<<<<

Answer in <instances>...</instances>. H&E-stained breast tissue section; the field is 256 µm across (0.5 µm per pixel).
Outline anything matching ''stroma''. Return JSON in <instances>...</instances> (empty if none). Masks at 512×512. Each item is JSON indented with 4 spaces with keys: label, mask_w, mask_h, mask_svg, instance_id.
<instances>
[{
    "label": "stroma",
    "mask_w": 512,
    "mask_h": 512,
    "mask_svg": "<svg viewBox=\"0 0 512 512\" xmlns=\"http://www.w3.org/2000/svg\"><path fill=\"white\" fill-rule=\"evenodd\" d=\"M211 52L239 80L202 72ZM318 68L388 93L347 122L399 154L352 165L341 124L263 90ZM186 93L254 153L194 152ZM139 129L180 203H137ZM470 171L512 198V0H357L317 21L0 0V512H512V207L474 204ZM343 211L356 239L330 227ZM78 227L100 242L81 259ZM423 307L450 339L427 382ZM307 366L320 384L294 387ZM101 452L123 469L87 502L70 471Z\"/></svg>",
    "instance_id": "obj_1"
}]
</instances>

>>>>

__TASK TO COMPLETE__
Repeat the preceding lines exactly, please, every one of them.

__SOLUTION__
Answer in <instances>...</instances>. H&E-stained breast tissue section; the field is 256 µm across (0.5 µm per pixel).
Outline anything matching ''stroma''. Return JSON in <instances>...</instances> (empty if none). Masks at 512×512. Each item is JSON indented with 4 spaces with keys: label, mask_w, mask_h, mask_svg, instance_id.
<instances>
[{
    "label": "stroma",
    "mask_w": 512,
    "mask_h": 512,
    "mask_svg": "<svg viewBox=\"0 0 512 512\" xmlns=\"http://www.w3.org/2000/svg\"><path fill=\"white\" fill-rule=\"evenodd\" d=\"M211 52L239 80L202 72ZM318 68L388 93L347 122L399 154L352 165L341 124L263 90ZM186 93L254 153L194 152ZM139 129L180 203H137ZM470 171L512 198V0H357L317 21L0 0V512H512V207L474 204ZM343 211L356 239L330 227ZM78 227L100 242L81 259ZM423 307L450 339L427 382ZM307 366L320 384L294 387ZM101 452L123 469L87 502L70 471Z\"/></svg>",
    "instance_id": "obj_1"
}]
</instances>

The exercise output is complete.